* TASK MATERIAL *
* * * * * * *
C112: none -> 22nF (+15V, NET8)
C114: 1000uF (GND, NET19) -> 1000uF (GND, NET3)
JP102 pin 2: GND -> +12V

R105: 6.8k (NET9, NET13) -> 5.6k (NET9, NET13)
* * * * * * *
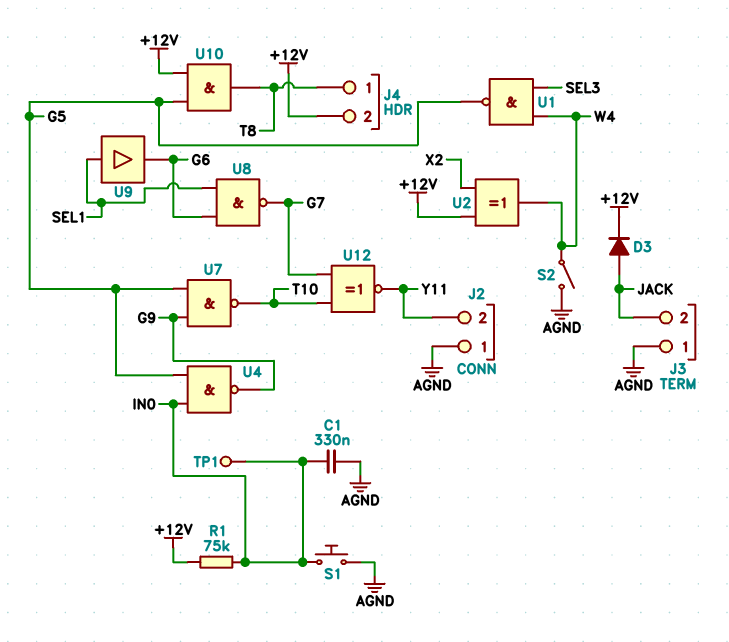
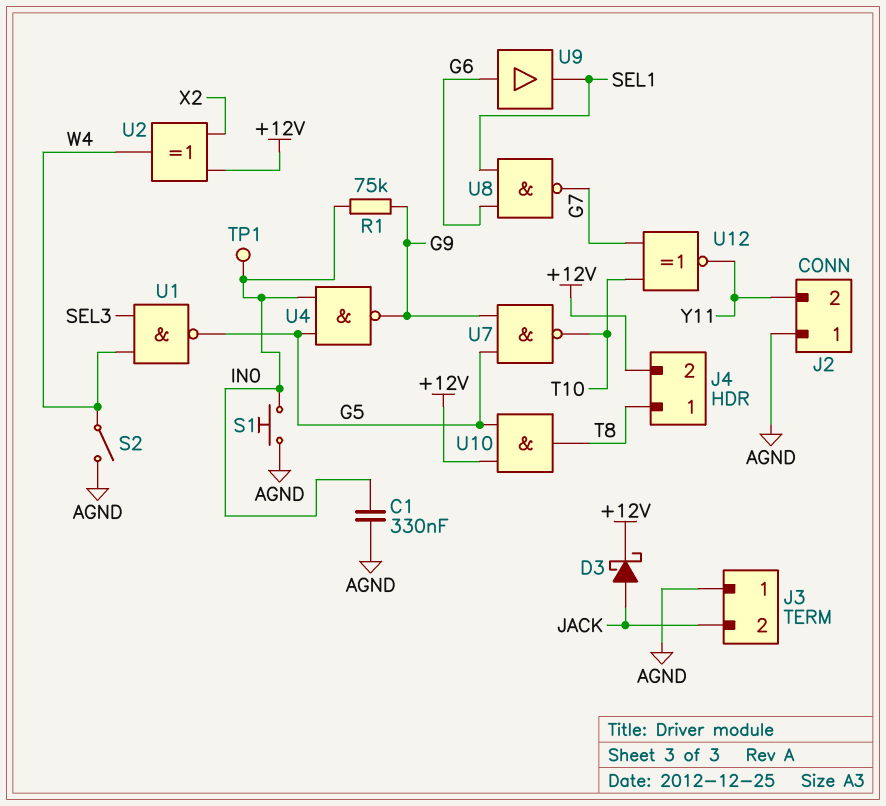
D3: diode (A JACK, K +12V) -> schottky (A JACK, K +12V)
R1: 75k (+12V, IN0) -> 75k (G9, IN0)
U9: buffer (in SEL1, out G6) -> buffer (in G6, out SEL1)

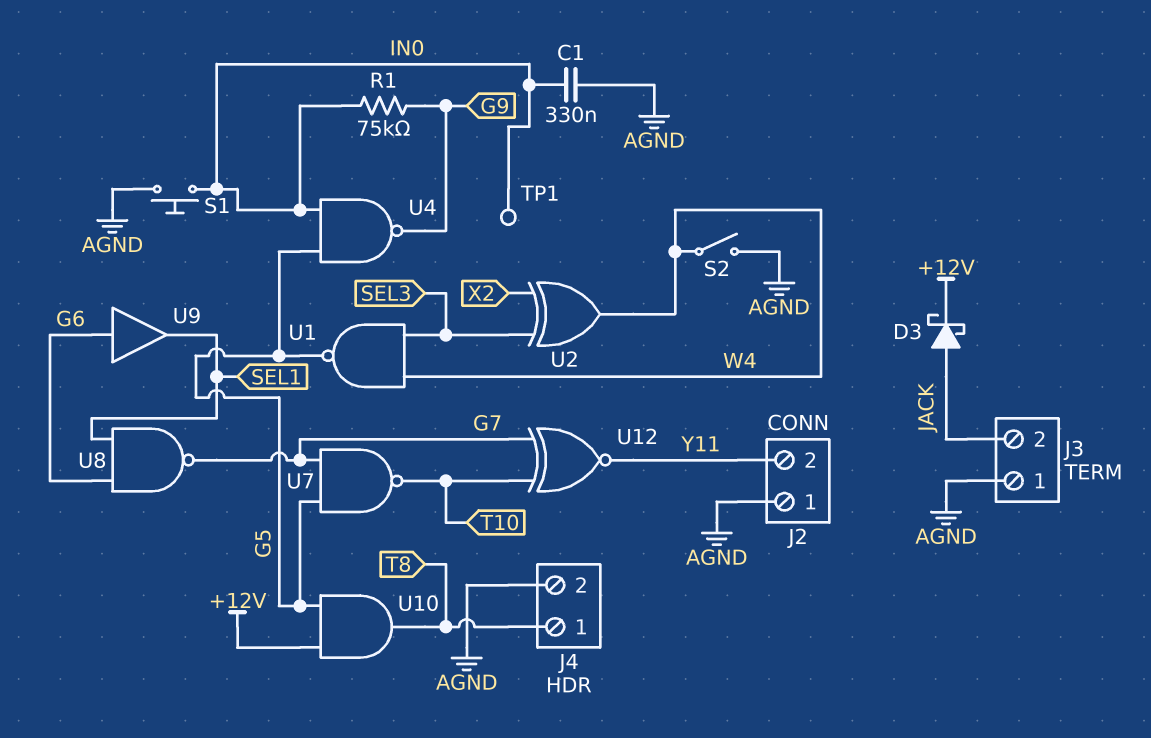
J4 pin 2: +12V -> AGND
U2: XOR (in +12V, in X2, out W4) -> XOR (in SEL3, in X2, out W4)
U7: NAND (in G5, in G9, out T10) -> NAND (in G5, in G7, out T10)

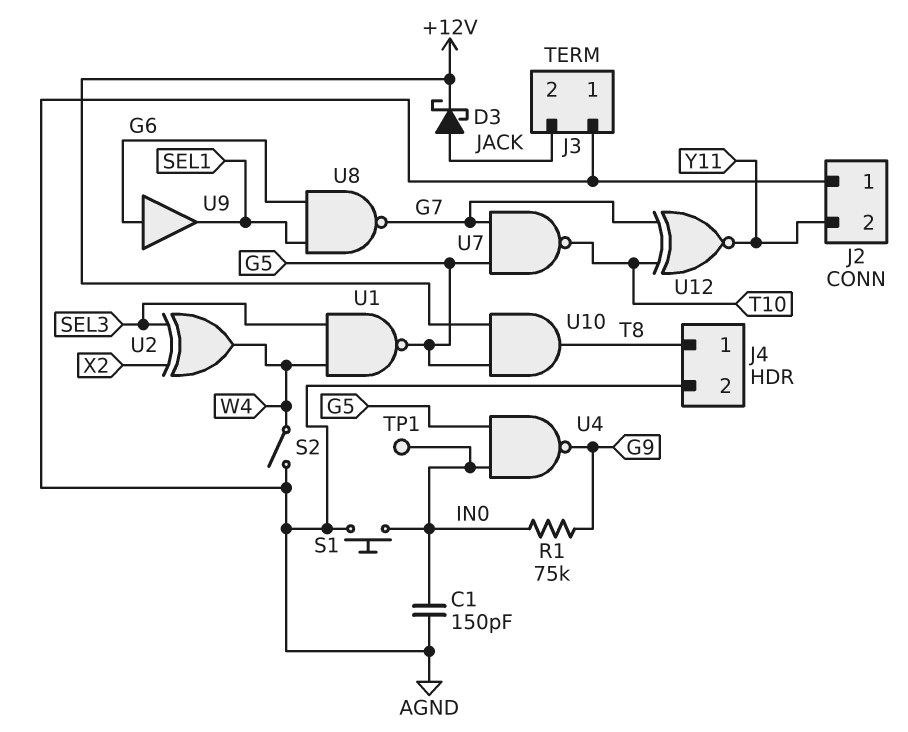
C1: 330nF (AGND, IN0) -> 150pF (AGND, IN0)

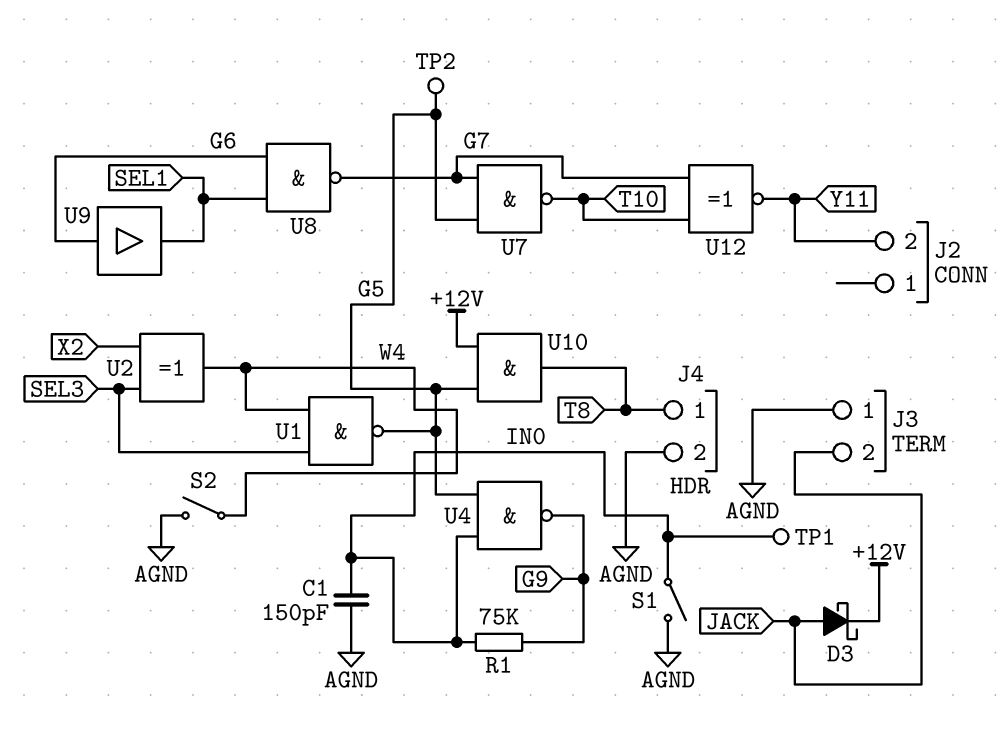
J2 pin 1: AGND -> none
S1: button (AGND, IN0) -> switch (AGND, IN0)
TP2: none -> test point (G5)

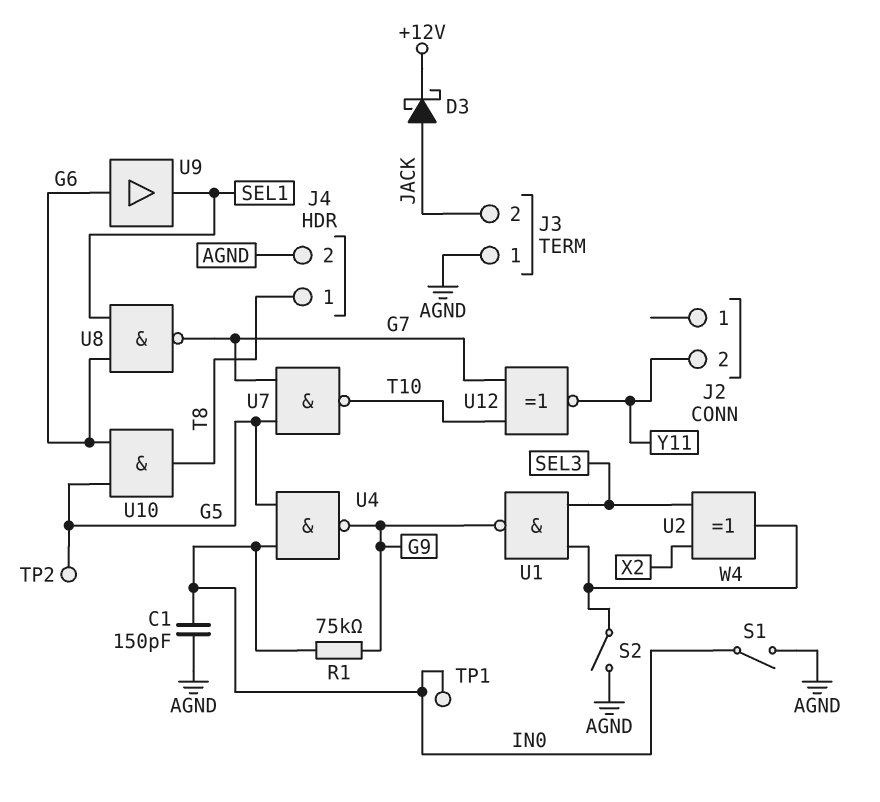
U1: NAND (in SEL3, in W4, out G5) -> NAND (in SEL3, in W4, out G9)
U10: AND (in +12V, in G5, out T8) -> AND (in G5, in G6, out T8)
* * * * * * *
* WORK INSTRUCTION *
Within the listing above, write out the stretch from the line with "TP2: none -> test point (G5)" through the line with "U10: AND (in" exactly. Any pictures are to be left out.

* RESPONSE TO THE TASK *
TP2: none -> test point (G5)

U1: NAND (in SEL3, in W4, out G5) -> NAND (in SEL3, in W4, out G9)
U10: AND (in +12V, in G5, out T8) -> AND (in G5, in G6, out T8)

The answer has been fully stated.